• REQUIRED ACTION: Restate, word for word, the lines from the opening line of the data through the line containing "R10: 1.8k (0V, STG) -> none", both included, and nothing else.

┌──

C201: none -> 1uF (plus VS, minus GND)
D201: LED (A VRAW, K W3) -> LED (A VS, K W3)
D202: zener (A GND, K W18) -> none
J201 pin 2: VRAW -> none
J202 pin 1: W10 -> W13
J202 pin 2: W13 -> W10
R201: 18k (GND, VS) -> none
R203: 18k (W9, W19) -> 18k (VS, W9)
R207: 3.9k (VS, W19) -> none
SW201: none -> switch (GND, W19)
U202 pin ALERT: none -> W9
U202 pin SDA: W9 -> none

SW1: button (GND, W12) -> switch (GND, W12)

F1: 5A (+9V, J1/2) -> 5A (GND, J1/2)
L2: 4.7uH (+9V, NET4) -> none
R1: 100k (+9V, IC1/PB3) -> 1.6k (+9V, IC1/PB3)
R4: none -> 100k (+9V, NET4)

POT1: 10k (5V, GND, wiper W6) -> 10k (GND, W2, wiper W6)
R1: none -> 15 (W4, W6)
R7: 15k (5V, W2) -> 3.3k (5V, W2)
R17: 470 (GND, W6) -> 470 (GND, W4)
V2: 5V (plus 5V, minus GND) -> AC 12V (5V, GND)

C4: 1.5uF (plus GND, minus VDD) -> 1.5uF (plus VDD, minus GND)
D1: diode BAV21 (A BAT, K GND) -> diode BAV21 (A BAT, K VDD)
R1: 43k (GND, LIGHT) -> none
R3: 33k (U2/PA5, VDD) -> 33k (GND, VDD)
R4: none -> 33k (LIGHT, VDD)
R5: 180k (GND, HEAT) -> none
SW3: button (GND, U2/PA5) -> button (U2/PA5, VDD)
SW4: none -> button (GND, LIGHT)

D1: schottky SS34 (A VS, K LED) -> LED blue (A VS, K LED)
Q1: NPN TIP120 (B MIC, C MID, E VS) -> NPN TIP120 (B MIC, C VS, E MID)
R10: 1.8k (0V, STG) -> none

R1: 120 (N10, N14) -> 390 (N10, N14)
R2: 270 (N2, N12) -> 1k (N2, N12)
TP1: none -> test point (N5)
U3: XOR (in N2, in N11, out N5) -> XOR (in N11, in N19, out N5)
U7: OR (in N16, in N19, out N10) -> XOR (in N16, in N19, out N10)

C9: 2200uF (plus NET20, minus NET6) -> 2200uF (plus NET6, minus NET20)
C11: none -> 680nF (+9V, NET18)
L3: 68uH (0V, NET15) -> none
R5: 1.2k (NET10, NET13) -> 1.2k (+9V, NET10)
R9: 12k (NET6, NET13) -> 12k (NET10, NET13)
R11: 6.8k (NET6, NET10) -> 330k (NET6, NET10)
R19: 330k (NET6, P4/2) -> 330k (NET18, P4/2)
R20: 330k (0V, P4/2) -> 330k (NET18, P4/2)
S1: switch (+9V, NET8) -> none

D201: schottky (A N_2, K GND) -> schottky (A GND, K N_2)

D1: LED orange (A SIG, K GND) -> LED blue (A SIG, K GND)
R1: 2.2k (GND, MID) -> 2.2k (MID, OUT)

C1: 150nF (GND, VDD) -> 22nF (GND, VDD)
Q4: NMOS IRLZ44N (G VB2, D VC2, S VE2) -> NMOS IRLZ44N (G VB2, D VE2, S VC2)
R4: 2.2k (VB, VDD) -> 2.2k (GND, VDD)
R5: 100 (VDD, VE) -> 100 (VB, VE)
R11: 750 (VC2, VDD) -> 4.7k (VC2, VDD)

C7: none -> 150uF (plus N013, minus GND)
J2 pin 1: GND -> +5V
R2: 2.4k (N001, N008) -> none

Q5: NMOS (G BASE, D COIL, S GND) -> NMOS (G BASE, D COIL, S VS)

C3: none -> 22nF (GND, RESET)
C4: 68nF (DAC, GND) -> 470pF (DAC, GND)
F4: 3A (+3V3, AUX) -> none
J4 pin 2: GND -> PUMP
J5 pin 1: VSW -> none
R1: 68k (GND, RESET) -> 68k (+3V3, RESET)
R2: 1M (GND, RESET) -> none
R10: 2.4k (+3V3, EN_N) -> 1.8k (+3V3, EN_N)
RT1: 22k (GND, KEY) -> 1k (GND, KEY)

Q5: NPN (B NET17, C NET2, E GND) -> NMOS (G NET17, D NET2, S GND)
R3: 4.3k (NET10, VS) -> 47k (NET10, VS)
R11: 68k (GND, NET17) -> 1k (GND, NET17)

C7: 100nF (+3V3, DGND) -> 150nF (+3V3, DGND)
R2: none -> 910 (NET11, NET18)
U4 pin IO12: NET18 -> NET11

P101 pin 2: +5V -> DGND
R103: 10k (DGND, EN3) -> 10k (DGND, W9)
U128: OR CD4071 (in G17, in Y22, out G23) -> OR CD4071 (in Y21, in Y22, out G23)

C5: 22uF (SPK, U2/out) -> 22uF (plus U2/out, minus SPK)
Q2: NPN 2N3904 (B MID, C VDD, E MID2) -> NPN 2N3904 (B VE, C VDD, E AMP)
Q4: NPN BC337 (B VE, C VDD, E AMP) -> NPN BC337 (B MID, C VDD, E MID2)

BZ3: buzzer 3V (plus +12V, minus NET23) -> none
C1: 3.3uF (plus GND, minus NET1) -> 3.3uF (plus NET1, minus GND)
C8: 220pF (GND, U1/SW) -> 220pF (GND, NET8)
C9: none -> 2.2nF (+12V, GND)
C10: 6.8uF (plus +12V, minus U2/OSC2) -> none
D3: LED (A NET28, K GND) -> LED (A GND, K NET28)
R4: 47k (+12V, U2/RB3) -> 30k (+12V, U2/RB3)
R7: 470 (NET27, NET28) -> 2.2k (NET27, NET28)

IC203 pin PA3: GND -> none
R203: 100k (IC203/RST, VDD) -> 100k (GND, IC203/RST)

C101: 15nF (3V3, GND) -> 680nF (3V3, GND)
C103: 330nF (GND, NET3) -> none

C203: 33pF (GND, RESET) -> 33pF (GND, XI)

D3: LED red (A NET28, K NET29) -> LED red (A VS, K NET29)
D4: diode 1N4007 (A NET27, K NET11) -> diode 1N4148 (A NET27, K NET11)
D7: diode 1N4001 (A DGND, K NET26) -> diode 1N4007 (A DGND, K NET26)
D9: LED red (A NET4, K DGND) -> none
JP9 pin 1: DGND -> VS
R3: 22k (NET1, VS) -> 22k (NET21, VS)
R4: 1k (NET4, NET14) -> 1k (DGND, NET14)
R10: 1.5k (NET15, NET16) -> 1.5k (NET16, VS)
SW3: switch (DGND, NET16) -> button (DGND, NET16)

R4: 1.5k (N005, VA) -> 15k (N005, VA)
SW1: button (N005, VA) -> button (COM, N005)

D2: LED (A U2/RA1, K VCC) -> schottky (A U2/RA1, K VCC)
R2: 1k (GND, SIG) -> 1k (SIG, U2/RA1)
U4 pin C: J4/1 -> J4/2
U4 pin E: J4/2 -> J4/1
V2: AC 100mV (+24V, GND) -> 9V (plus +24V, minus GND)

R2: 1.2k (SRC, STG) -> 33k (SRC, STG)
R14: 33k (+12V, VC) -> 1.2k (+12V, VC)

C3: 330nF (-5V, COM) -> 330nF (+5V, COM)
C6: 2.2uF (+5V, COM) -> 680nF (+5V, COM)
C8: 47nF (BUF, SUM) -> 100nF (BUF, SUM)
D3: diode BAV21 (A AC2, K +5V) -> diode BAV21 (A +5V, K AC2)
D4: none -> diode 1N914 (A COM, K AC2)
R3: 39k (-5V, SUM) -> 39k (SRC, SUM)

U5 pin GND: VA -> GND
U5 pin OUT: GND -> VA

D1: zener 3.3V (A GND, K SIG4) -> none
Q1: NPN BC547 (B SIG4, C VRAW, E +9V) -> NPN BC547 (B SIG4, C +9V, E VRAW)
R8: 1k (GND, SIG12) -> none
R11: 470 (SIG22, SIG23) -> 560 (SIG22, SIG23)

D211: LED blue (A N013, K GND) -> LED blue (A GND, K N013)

└──

• SOLUTION FOR THIS EXERCISE:
C201: none -> 1uF (plus VS, minus GND)
D201: LED (A VRAW, K W3) -> LED (A VS, K W3)
D202: zener (A GND, K W18) -> none
J201 pin 2: VRAW -> none
J202 pin 1: W10 -> W13
J202 pin 2: W13 -> W10
R201: 18k (GND, VS) -> none
R203: 18k (W9, W19) -> 18k (VS, W9)
R207: 3.9k (VS, W19) -> none
SW201: none -> switch (GND, W19)
U202 pin ALERT: none -> W9
U202 pin SDA: W9 -> none

SW1: button (GND, W12) -> switch (GND, W12)

F1: 5A (+9V, J1/2) -> 5A (GND, J1/2)
L2: 4.7uH (+9V, NET4) -> none
R1: 100k (+9V, IC1/PB3) -> 1.6k (+9V, IC1/PB3)
R4: none -> 100k (+9V, NET4)

POT1: 10k (5V, GND, wiper W6) -> 10k (GND, W2, wiper W6)
R1: none -> 15 (W4, W6)
R7: 15k (5V, W2) -> 3.3k (5V, W2)
R17: 470 (GND, W6) -> 470 (GND, W4)
V2: 5V (plus 5V, minus GND) -> AC 12V (5V, GND)

C4: 1.5uF (plus GND, minus VDD) -> 1.5uF (plus VDD, minus GND)
D1: diode BAV21 (A BAT, K GND) -> diode BAV21 (A BAT, K VDD)
R1: 43k (GND, LIGHT) -> none
R3: 33k (U2/PA5, VDD) -> 33k (GND, VDD)
R4: none -> 33k (LIGHT, VDD)
R5: 180k (GND, HEAT) -> none
SW3: button (GND, U2/PA5) -> button (U2/PA5, VDD)
SW4: none -> button (GND, LIGHT)

D1: schottky SS34 (A VS, K LED) -> LED blue (A VS, K LED)
Q1: NPN TIP120 (B MIC, C MID, E VS) -> NPN TIP120 (B MIC, C VS, E MID)
R10: 1.8k (0V, STG) -> none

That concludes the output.